* **Task objective**: Transcribe the records below in their entirety, and leave out each image.

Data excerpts

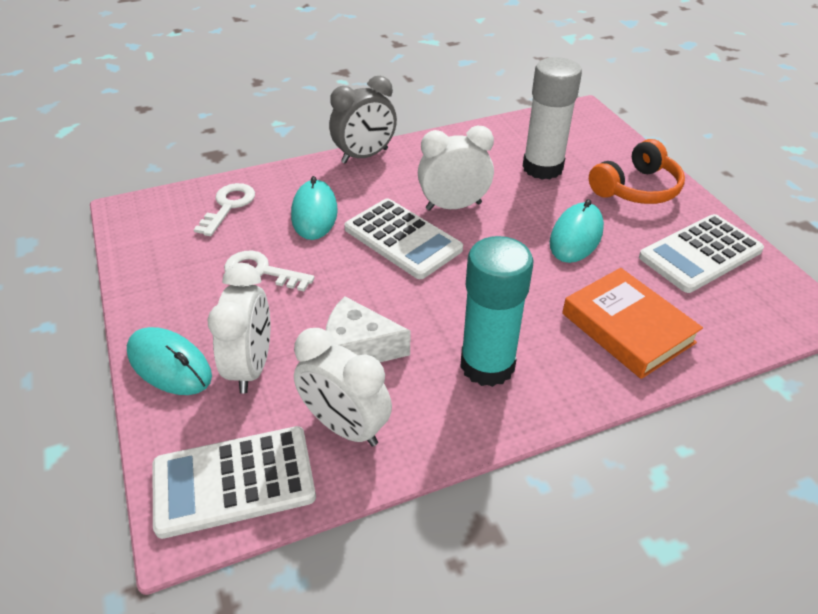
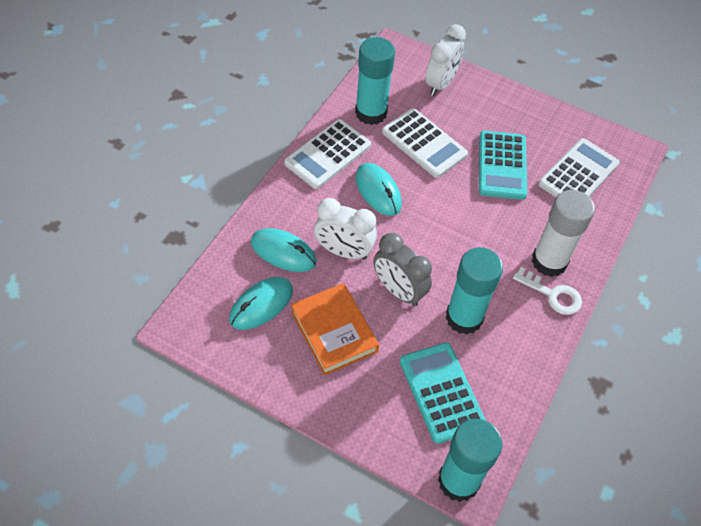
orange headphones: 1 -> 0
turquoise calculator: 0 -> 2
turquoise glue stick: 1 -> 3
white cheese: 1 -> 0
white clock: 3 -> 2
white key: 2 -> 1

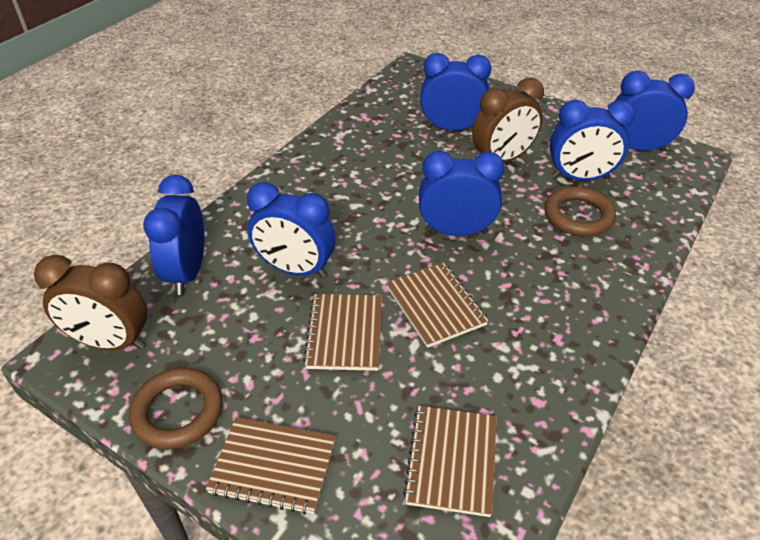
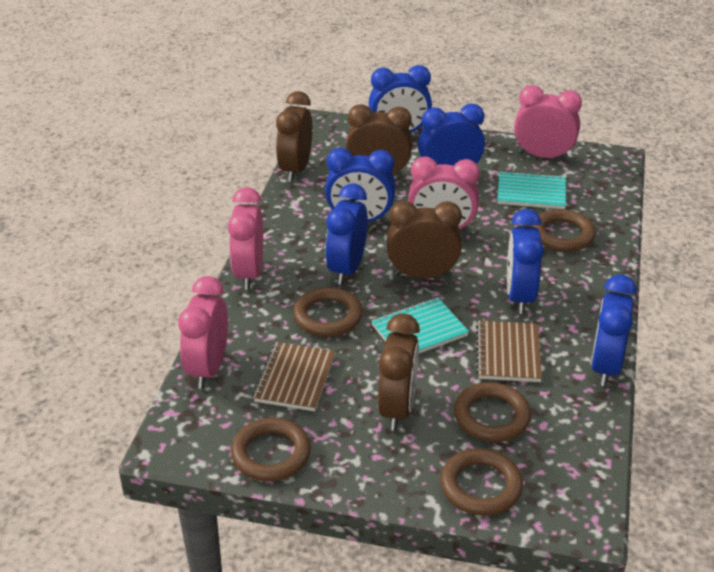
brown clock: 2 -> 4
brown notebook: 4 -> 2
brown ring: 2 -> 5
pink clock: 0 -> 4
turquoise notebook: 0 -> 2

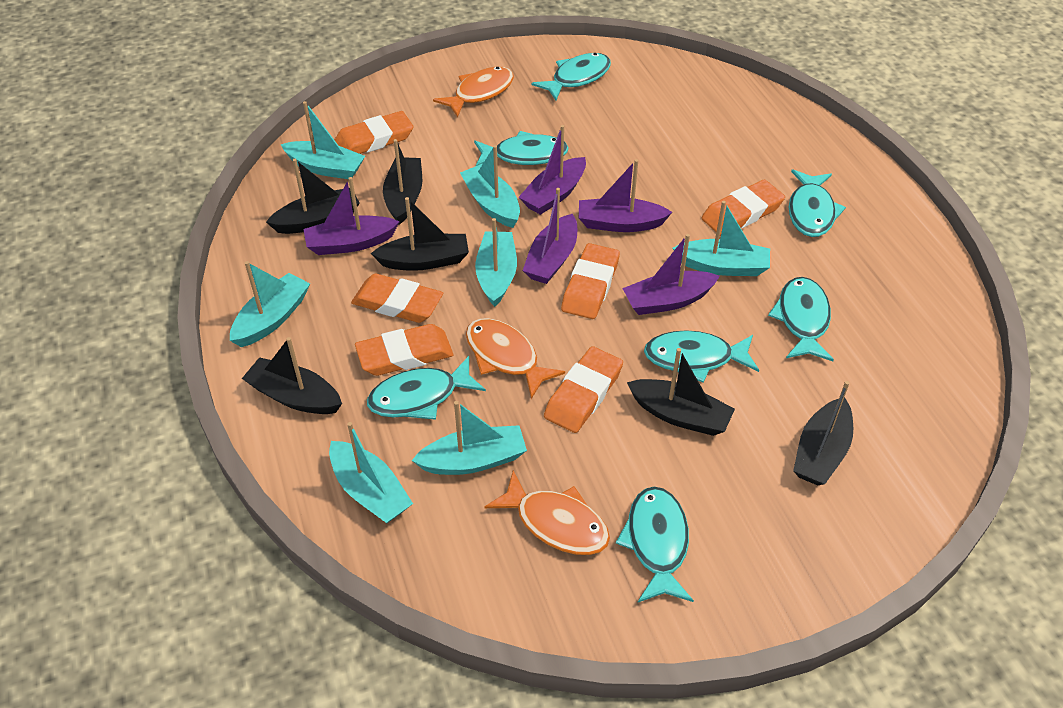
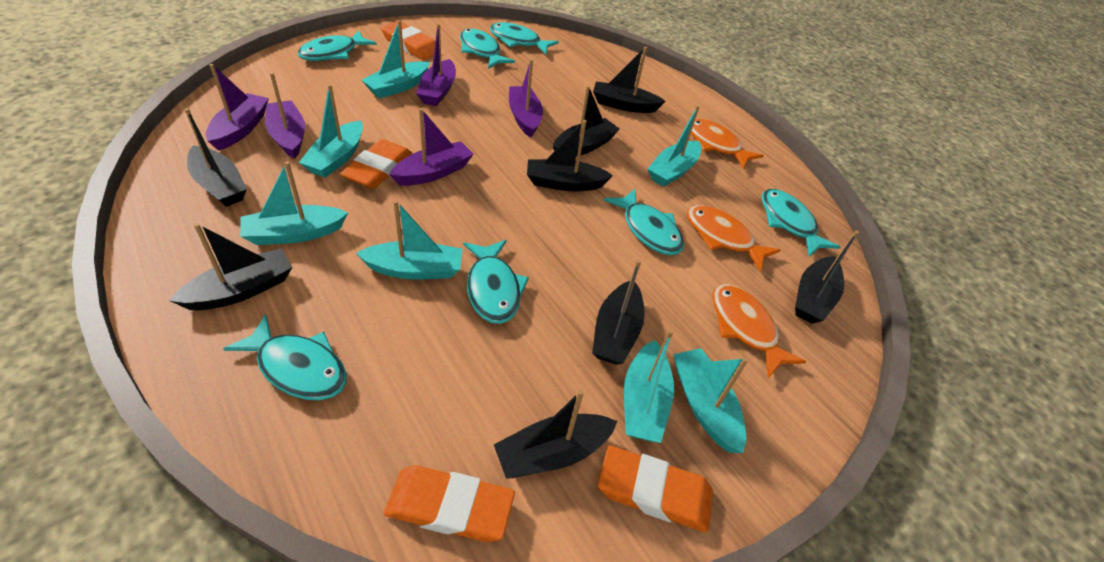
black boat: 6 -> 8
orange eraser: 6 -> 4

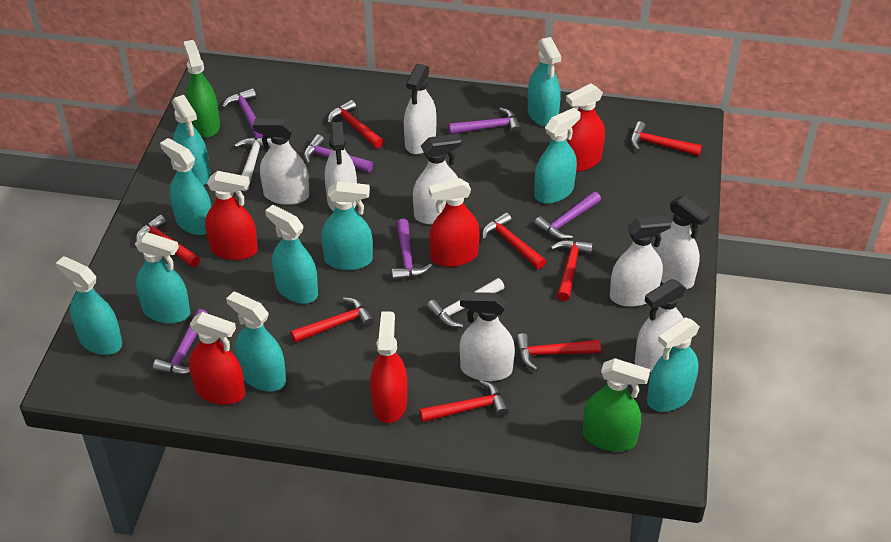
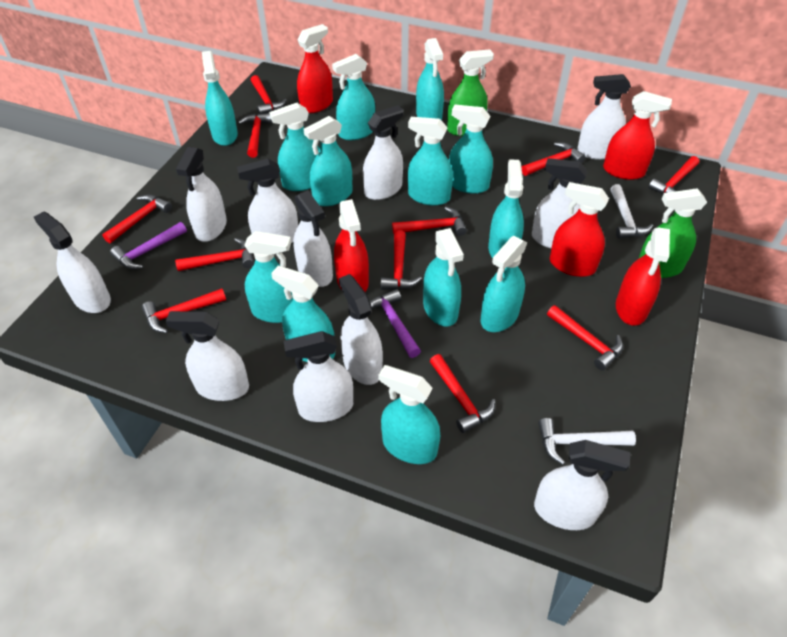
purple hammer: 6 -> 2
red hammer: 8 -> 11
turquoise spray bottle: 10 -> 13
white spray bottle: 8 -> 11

* **Response box**:
orange headphones: 1 -> 0
turquoise calculator: 0 -> 2
turquoise glue stick: 1 -> 3
white cheese: 1 -> 0
white clock: 3 -> 2
white key: 2 -> 1

brown clock: 2 -> 4
brown notebook: 4 -> 2
brown ring: 2 -> 5
pink clock: 0 -> 4
turquoise notebook: 0 -> 2

black boat: 6 -> 8
orange eraser: 6 -> 4

purple hammer: 6 -> 2
red hammer: 8 -> 11
turquoise spray bottle: 10 -> 13
white spray bottle: 8 -> 11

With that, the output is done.